> AIM OF THE TASK
Exactly as given, transcribe each entry that follows.

> AVAILABLE RECORDS
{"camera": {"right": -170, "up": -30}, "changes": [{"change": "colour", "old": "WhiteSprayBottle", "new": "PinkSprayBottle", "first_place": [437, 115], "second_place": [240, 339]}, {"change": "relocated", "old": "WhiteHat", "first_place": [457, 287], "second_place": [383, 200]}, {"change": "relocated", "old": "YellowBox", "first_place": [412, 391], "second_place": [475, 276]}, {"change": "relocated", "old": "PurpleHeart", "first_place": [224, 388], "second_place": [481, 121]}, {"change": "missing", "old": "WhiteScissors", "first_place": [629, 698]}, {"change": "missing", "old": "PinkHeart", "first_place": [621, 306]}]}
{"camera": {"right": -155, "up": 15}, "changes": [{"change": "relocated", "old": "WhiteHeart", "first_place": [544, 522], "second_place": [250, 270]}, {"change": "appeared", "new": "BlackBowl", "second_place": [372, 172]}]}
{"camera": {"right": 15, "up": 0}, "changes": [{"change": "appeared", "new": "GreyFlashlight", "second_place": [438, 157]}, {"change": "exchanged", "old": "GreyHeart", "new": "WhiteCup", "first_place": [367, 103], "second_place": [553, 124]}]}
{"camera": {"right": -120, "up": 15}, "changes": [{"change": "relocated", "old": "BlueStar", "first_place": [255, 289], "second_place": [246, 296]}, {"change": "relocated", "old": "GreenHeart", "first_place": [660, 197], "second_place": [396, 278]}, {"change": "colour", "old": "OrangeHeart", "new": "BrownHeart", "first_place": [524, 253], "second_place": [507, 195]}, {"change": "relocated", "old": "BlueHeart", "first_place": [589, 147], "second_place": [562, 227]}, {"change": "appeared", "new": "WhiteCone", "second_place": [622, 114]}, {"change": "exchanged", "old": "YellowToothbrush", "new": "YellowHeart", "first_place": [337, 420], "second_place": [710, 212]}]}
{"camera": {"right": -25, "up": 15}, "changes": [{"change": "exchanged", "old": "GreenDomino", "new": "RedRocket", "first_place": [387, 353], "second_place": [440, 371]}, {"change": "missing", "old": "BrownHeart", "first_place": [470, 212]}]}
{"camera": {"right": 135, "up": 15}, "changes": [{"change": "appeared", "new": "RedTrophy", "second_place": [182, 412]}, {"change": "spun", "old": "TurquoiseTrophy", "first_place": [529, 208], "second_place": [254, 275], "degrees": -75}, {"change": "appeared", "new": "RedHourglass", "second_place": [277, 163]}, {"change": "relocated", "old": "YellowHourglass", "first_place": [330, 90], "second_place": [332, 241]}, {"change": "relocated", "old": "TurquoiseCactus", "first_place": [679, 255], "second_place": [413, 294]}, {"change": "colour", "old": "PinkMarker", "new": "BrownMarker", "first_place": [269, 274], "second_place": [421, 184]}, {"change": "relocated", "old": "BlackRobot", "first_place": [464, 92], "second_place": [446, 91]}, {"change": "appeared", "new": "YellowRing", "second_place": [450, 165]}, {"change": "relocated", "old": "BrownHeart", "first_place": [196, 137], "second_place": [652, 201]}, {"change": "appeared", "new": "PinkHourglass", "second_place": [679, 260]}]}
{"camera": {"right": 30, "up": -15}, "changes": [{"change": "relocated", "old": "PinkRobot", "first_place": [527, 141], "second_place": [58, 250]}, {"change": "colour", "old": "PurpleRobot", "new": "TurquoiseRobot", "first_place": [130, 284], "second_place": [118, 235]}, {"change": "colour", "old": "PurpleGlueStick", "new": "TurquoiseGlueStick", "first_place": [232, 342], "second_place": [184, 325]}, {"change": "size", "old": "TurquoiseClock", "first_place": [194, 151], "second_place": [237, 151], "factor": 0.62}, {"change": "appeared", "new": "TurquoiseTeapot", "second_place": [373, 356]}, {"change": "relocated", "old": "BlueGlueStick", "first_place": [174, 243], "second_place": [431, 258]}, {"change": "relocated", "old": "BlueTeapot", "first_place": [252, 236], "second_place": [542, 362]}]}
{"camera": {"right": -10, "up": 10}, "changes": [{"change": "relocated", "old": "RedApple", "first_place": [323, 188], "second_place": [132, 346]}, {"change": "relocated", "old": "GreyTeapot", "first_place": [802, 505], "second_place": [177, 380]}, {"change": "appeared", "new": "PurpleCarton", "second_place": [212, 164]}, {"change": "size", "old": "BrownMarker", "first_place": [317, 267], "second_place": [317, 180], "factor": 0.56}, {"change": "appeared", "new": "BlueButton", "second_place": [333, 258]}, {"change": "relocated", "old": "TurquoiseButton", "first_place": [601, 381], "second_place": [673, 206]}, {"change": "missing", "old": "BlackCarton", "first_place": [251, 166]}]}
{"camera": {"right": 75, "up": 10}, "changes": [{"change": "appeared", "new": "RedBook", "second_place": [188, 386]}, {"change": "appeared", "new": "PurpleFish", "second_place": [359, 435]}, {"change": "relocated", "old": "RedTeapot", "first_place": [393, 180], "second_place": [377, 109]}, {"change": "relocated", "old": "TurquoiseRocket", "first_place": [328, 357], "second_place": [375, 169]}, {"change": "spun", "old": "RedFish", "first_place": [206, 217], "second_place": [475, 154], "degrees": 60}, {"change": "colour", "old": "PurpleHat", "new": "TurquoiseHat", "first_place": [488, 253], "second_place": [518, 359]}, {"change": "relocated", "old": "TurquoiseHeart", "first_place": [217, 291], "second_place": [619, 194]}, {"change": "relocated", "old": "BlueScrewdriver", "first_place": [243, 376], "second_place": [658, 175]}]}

> REPLY
{"camera": {"right": -170, "up": -30}, "changes": [{"change": "colour", "old": "WhiteSprayBottle", "new": "PinkSprayBottle", "first_place": [437, 115], "second_place": [240, 339]}, {"change": "relocated", "old": "WhiteHat", "first_place": [457, 287], "second_place": [383, 200]}, {"change": "relocated", "old": "YellowBox", "first_place": [412, 391], "second_place": [475, 276]}, {"change": "relocated", "old": "PurpleHeart", "first_place": [224, 388], "second_place": [481, 121]}, {"change": "missing", "old": "WhiteScissors", "first_place": [629, 698]}, {"change": "missing", "old": "PinkHeart", "first_place": [621, 306]}]}
{"camera": {"right": -155, "up": 15}, "changes": [{"change": "relocated", "old": "WhiteHeart", "first_place": [544, 522], "second_place": [250, 270]}, {"change": "appeared", "new": "BlackBowl", "second_place": [372, 172]}]}
{"camera": {"right": 15, "up": 0}, "changes": [{"change": "appeared", "new": "GreyFlashlight", "second_place": [438, 157]}, {"change": "exchanged", "old": "GreyHeart", "new": "WhiteCup", "first_place": [367, 103], "second_place": [553, 124]}]}
{"camera": {"right": -120, "up": 15}, "changes": [{"change": "relocated", "old": "BlueStar", "first_place": [255, 289], "second_place": [246, 296]}, {"change": "relocated", "old": "GreenHeart", "first_place": [660, 197], "second_place": [396, 278]}, {"change": "colour", "old": "OrangeHeart", "new": "BrownHeart", "first_place": [524, 253], "second_place": [507, 195]}, {"change": "relocated", "old": "BlueHeart", "first_place": [589, 147], "second_place": [562, 227]}, {"change": "appeared", "new": "WhiteCone", "second_place": [622, 114]}, {"change": "exchanged", "old": "YellowToothbrush", "new": "YellowHeart", "first_place": [337, 420], "second_place": [710, 212]}]}
{"camera": {"right": -25, "up": 15}, "changes": [{"change": "exchanged", "old": "GreenDomino", "new": "RedRocket", "first_place": [387, 353], "second_place": [440, 371]}, {"change": "missing", "old": "BrownHeart", "first_place": [470, 212]}]}
{"camera": {"right": 135, "up": 15}, "changes": [{"change": "appeared", "new": "RedTrophy", "second_place": [182, 412]}, {"change": "spun", "old": "TurquoiseTrophy", "first_place": [529, 208], "second_place": [254, 275], "degrees": -75}, {"change": "appeared", "new": "RedHourglass", "second_place": [277, 163]}, {"change": "relocated", "old": "YellowHourglass", "first_place": [330, 90], "second_place": [332, 241]}, {"change": "relocated", "old": "TurquoiseCactus", "first_place": [679, 255], "second_place": [413, 294]}, {"change": "colour", "old": "PinkMarker", "new": "BrownMarker", "first_place": [269, 274], "second_place": [421, 184]}, {"change": "relocated", "old": "BlackRobot", "first_place": [464, 92], "second_place": [446, 91]}, {"change": "appeared", "new": "YellowRing", "second_place": [450, 165]}, {"change": "relocated", "old": "BrownHeart", "first_place": [196, 137], "second_place": [652, 201]}, {"change": "appeared", "new": "PinkHourglass", "second_place": [679, 260]}]}
{"camera": {"right": 30, "up": -15}, "changes": [{"change": "relocated", "old": "PinkRobot", "first_place": [527, 141], "second_place": [58, 250]}, {"change": "colour", "old": "PurpleRobot", "new": "TurquoiseRobot", "first_place": [130, 284], "second_place": [118, 235]}, {"change": "colour", "old": "PurpleGlueStick", "new": "TurquoiseGlueStick", "first_place": [232, 342], "second_place": [184, 325]}, {"change": "size", "old": "TurquoiseClock", "first_place": [194, 151], "second_place": [237, 151], "factor": 0.62}, {"change": "appeared", "new": "TurquoiseTeapot", "second_place": [373, 356]}, {"change": "relocated", "old": "BlueGlueStick", "first_place": [174, 243], "second_place": [431, 258]}, {"change": "relocated", "old": "BlueTeapot", "first_place": [252, 236], "second_place": [542, 362]}]}
{"camera": {"right": -10, "up": 10}, "changes": [{"change": "relocated", "old": "RedApple", "first_place": [323, 188], "second_place": [132, 346]}, {"change": "relocated", "old": "GreyTeapot", "first_place": [802, 505], "second_place": [177, 380]}, {"change": "appeared", "new": "PurpleCarton", "second_place": [212, 164]}, {"change": "size", "old": "BrownMarker", "first_place": [317, 267], "second_place": [317, 180], "factor": 0.56}, {"change": "appeared", "new": "BlueButton", "second_place": [333, 258]}, {"change": "relocated", "old": "TurquoiseButton", "first_place": [601, 381], "second_place": [673, 206]}, {"change": "missing", "old": "BlackCarton", "first_place": [251, 166]}]}
{"camera": {"right": 75, "up": 10}, "changes": [{"change": "appeared", "new": "RedBook", "second_place": [188, 386]}, {"change": "appeared", "new": "PurpleFish", "second_place": [359, 435]}, {"change": "relocated", "old": "RedTeapot", "first_place": [393, 180], "second_place": [377, 109]}, {"change": "relocated", "old": "TurquoiseRocket", "first_place": [328, 357], "second_place": [375, 169]}, {"change": "spun", "old": "RedFish", "first_place": [206, 217], "second_place": [475, 154], "degrees": 60}, {"change": "colour", "old": "PurpleHat", "new": "TurquoiseHat", "first_place": [488, 253], "second_place": [518, 359]}, {"change": "relocated", "old": "TurquoiseHeart", "first_place": [217, 291], "second_place": [619, 194]}, {"change": "relocated", "old": "BlueScrewdriver", "first_place": [243, 376], "second_place": [658, 175]}]}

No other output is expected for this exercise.